[Requirement] If pictures are present, leave them out, and copy the data word for word.
□ □ □ □ □
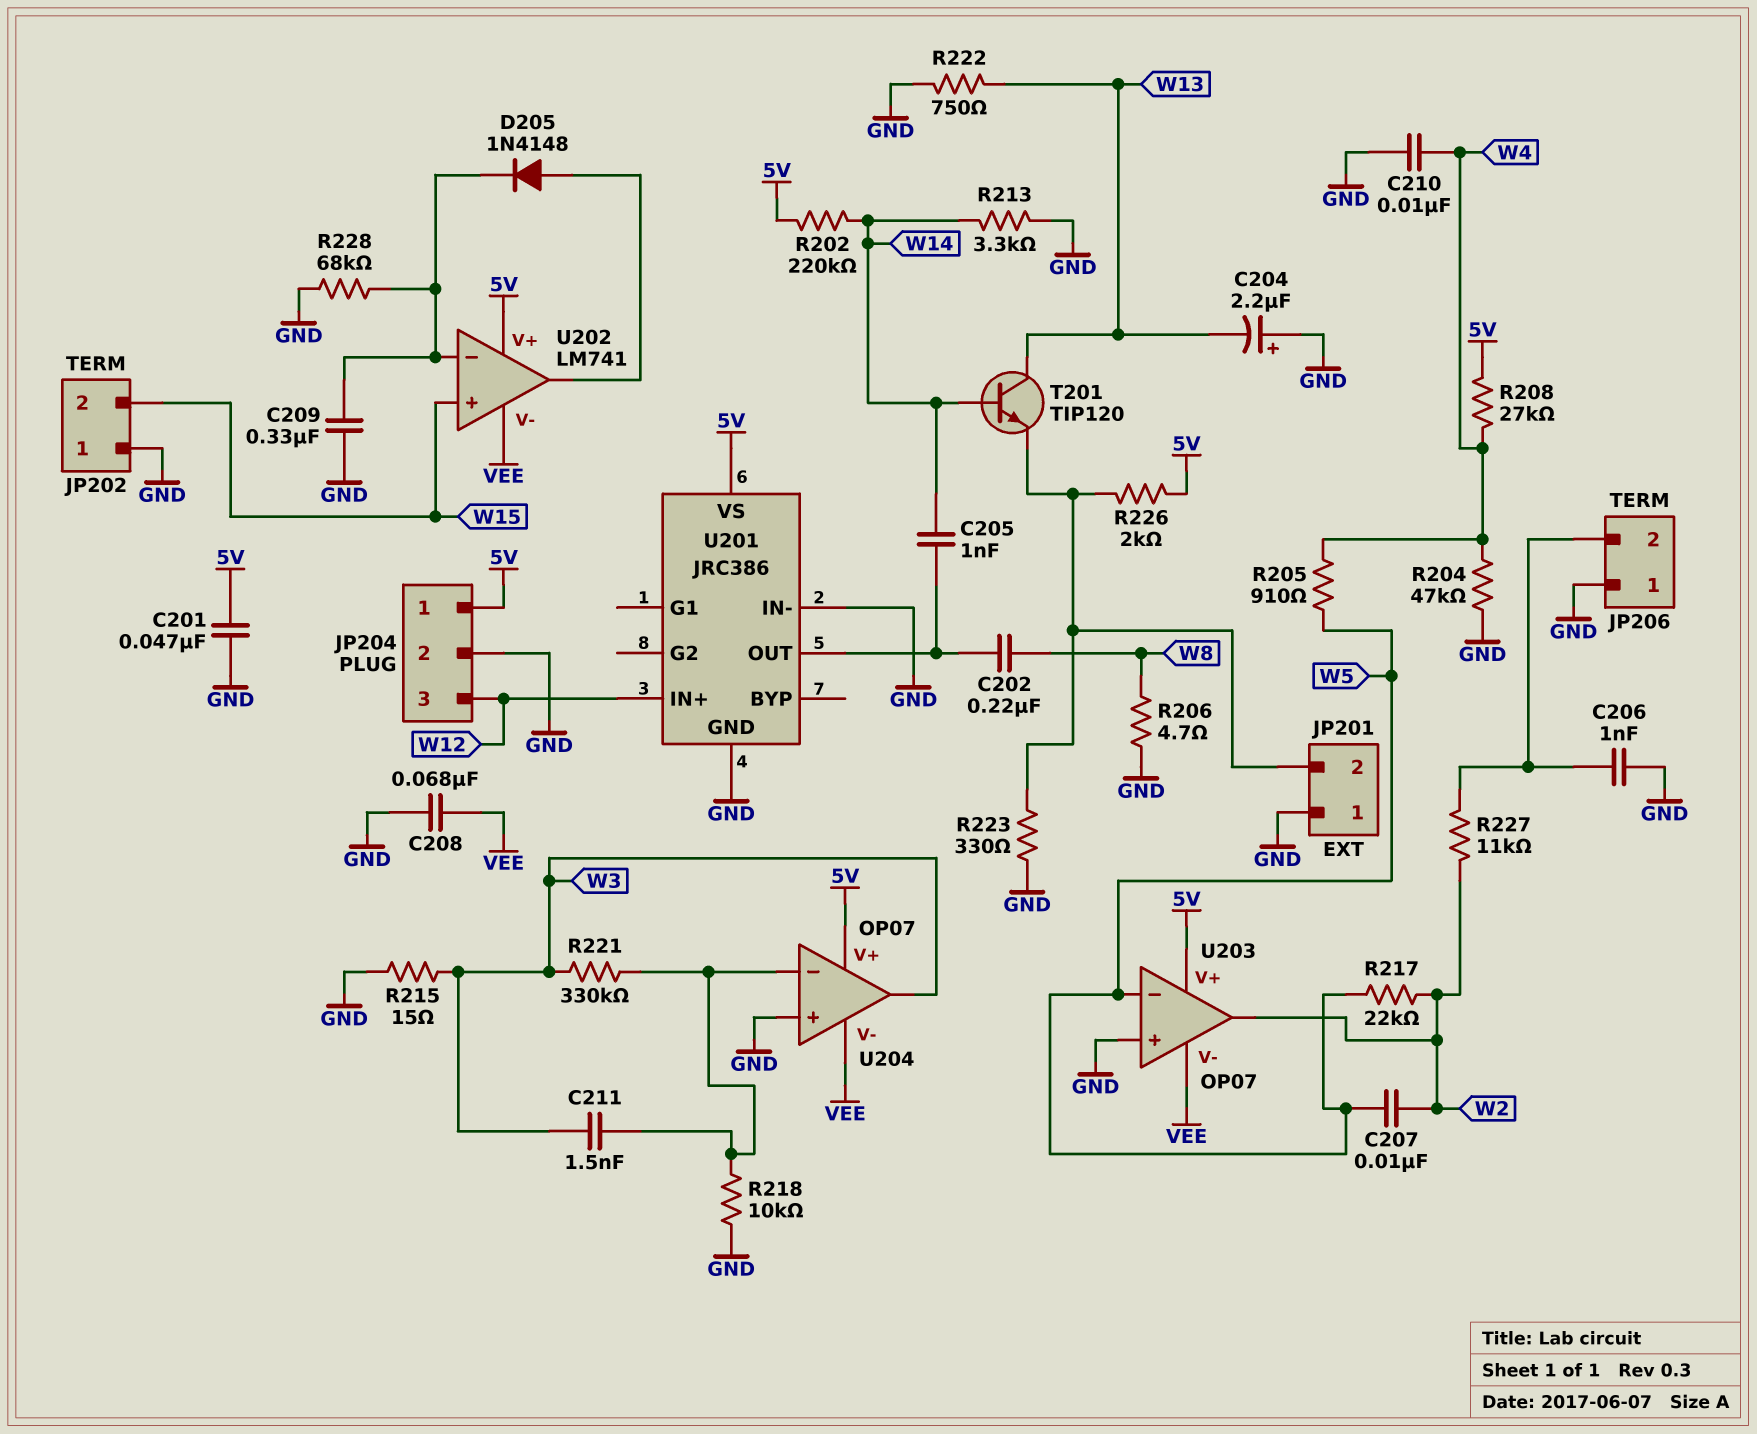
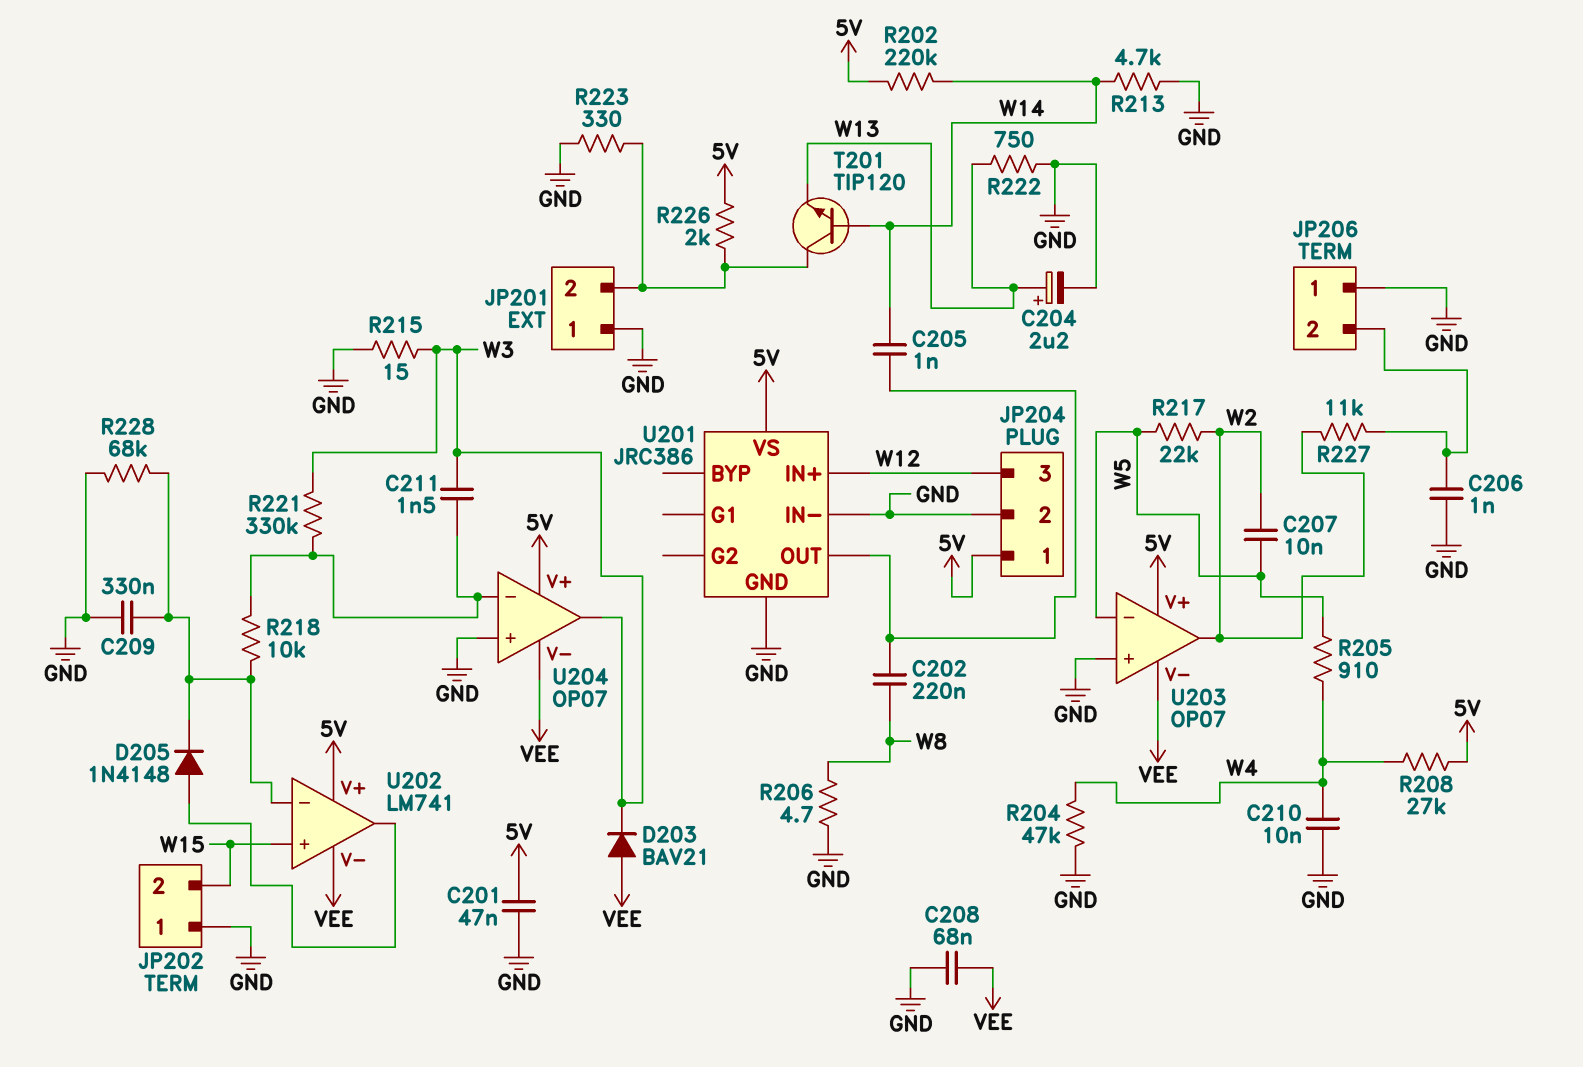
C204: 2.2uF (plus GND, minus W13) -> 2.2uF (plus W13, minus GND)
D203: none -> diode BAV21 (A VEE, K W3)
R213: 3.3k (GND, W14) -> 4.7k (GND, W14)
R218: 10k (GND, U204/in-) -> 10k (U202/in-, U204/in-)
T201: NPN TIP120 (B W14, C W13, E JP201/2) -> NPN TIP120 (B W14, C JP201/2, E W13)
□ □ □ □ □
[Solution to this exercise]
C204: 2.2uF (plus GND, minus W13) -> 2.2uF (plus W13, minus GND)
D203: none -> diode BAV21 (A VEE, K W3)
R213: 3.3k (GND, W14) -> 4.7k (GND, W14)
R218: 10k (GND, U204/in-) -> 10k (U202/in-, U204/in-)
T201: NPN TIP120 (B W14, C W13, E JP201/2) -> NPN TIP120 (B W14, C JP201/2, E W13)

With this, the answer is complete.